(Revision comparison data)
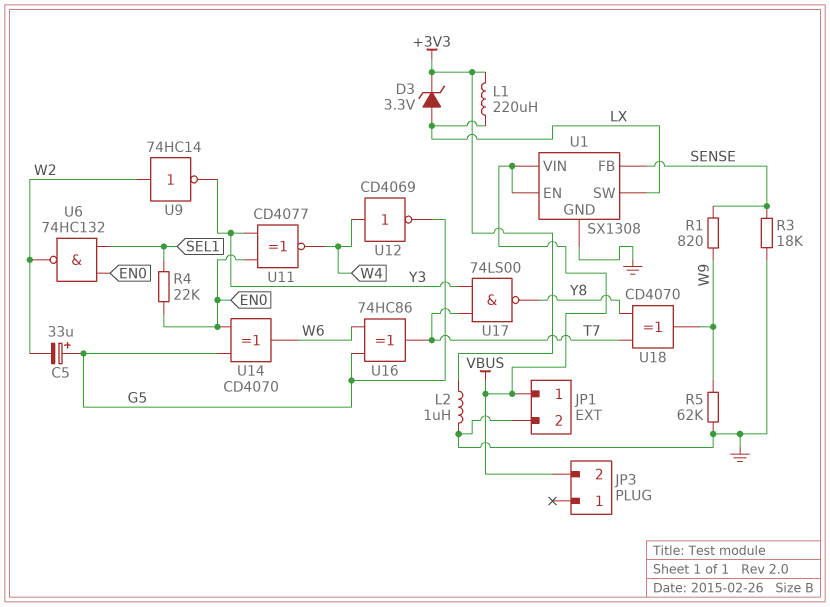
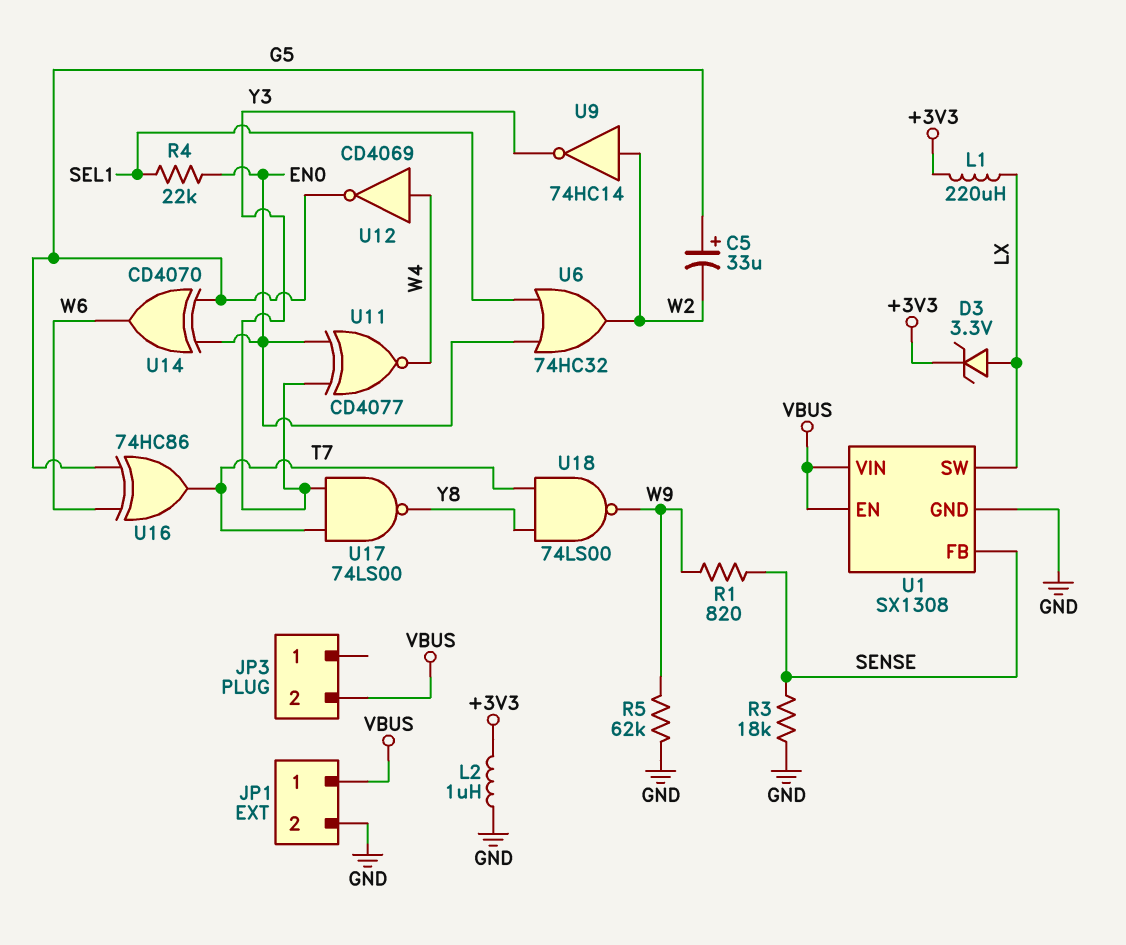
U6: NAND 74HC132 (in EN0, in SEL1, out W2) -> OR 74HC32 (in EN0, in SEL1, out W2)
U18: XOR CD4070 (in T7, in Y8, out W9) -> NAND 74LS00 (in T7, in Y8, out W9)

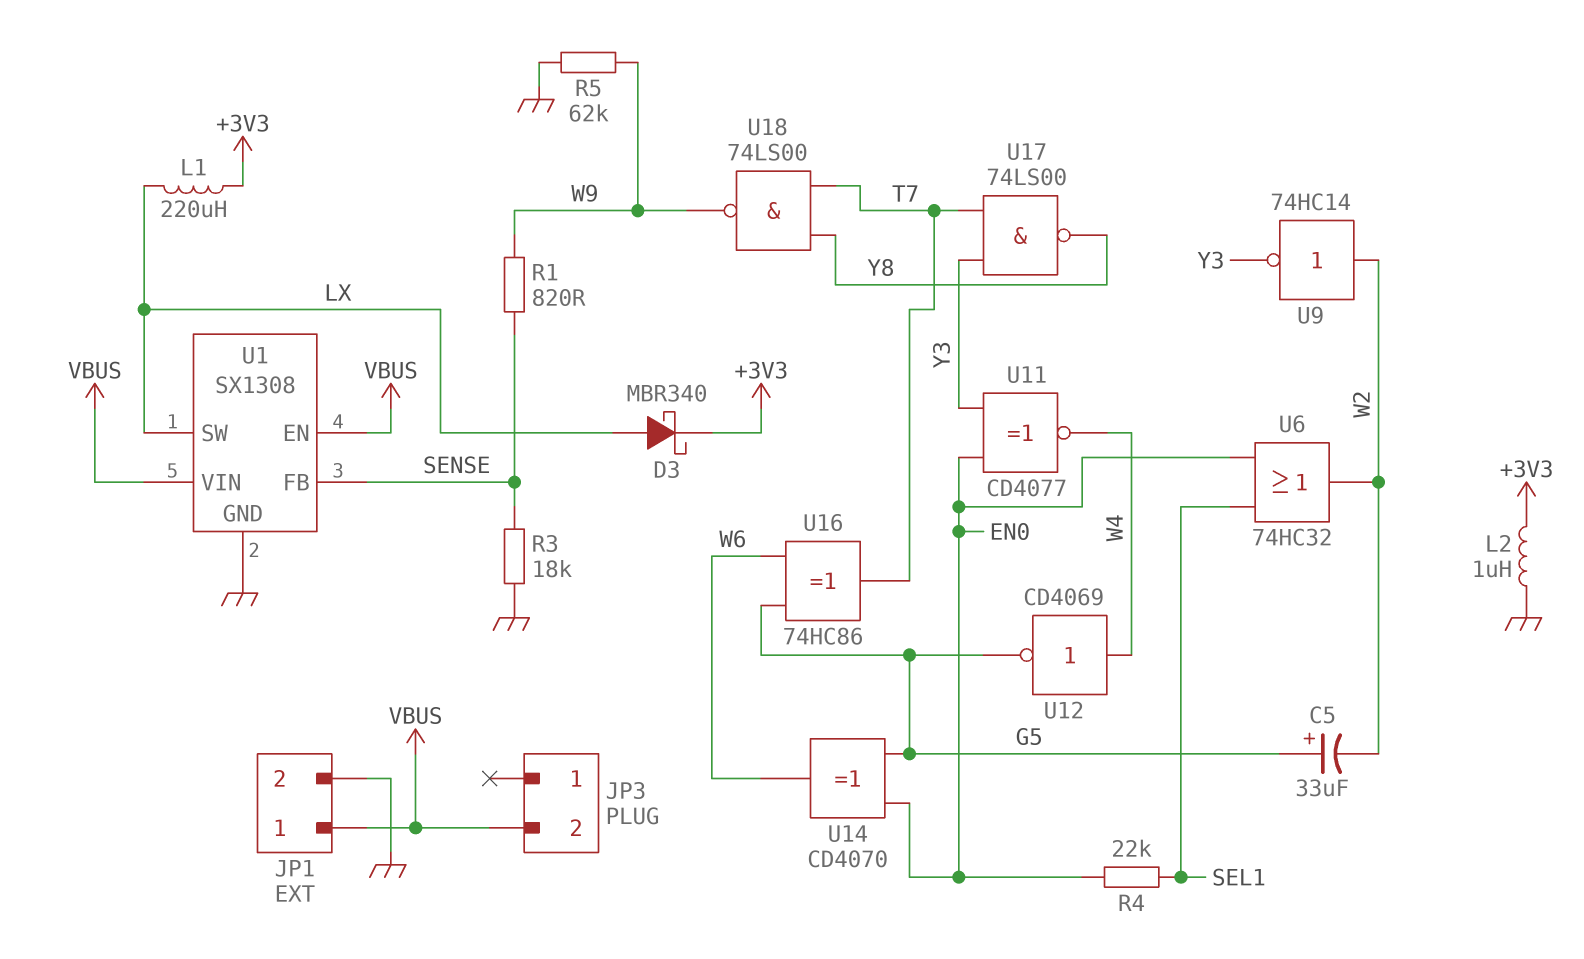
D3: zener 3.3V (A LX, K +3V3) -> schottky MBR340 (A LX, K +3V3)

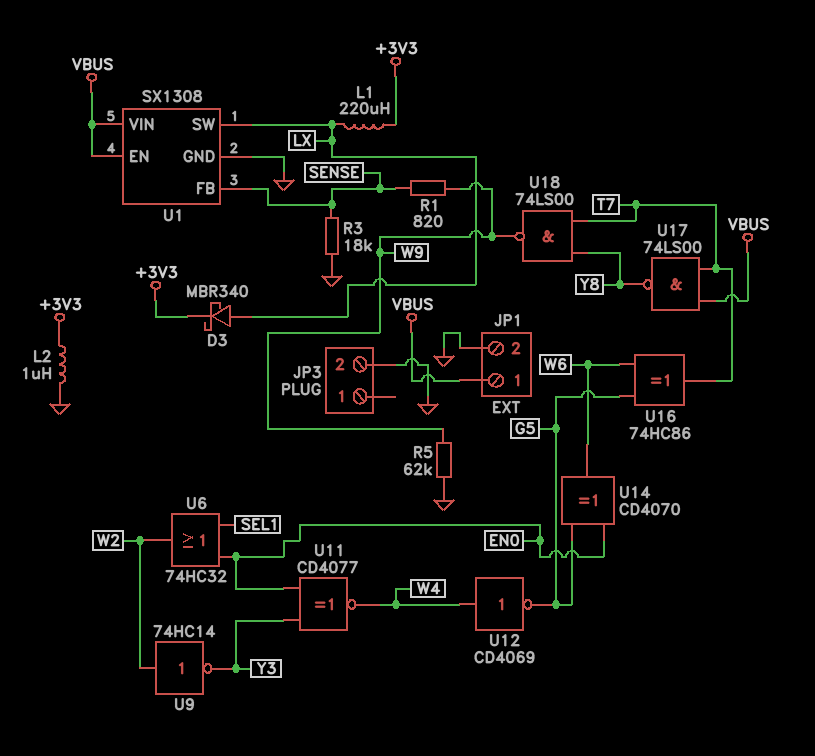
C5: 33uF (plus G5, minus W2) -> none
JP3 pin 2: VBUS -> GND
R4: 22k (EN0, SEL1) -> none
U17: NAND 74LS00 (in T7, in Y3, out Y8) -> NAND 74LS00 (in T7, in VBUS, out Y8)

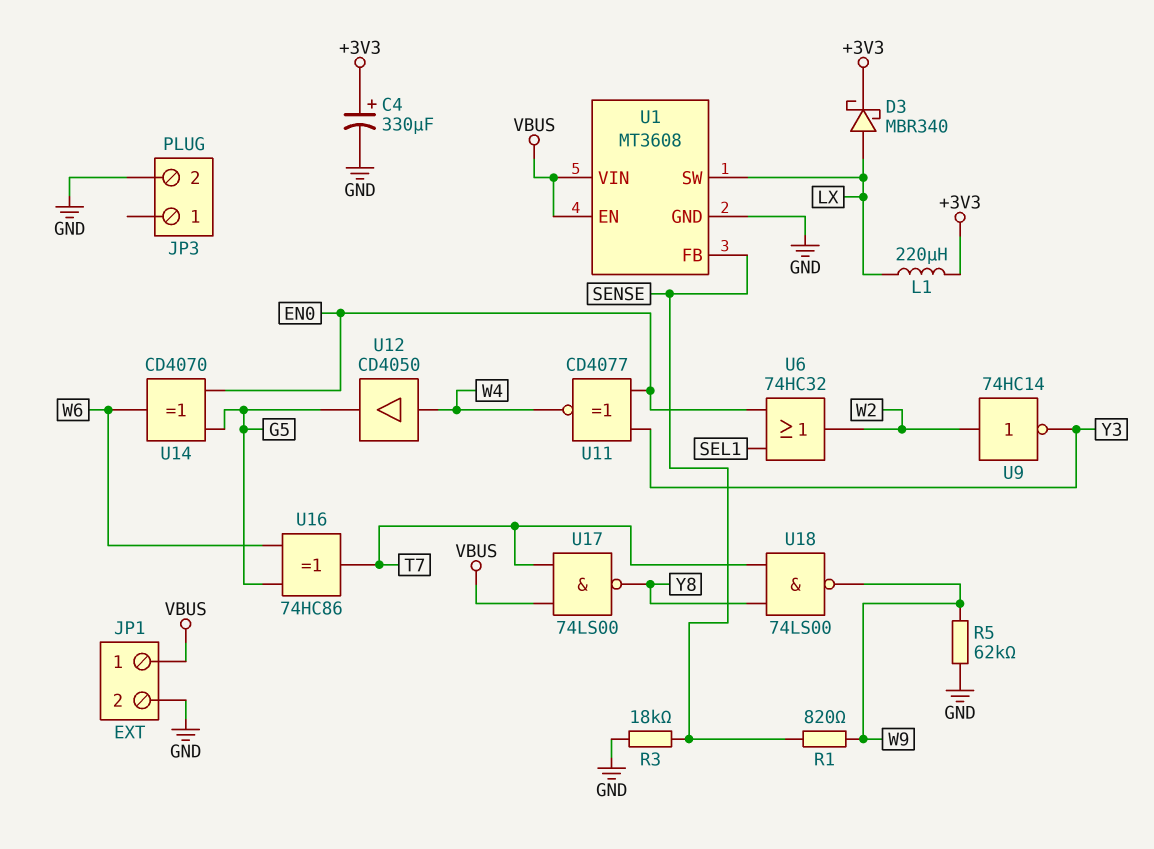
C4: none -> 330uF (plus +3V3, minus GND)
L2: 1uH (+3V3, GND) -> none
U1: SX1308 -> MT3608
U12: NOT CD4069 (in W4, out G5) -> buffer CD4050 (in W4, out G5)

> _Exercise aim_
Only one thing is required here: an exact copy of the lines from the one bearing "U17: NAND 74LS00" through the final line above, both included, with pictures left out.

> _Written answer_
U17: NAND 74LS00 (in T7, in Y3, out Y8) -> NAND 74LS00 (in T7, in VBUS, out Y8)

C4: none -> 330uF (plus +3V3, minus GND)
L2: 1uH (+3V3, GND) -> none
U1: SX1308 -> MT3608
U12: NOT CD4069 (in W4, out G5) -> buffer CD4050 (in W4, out G5)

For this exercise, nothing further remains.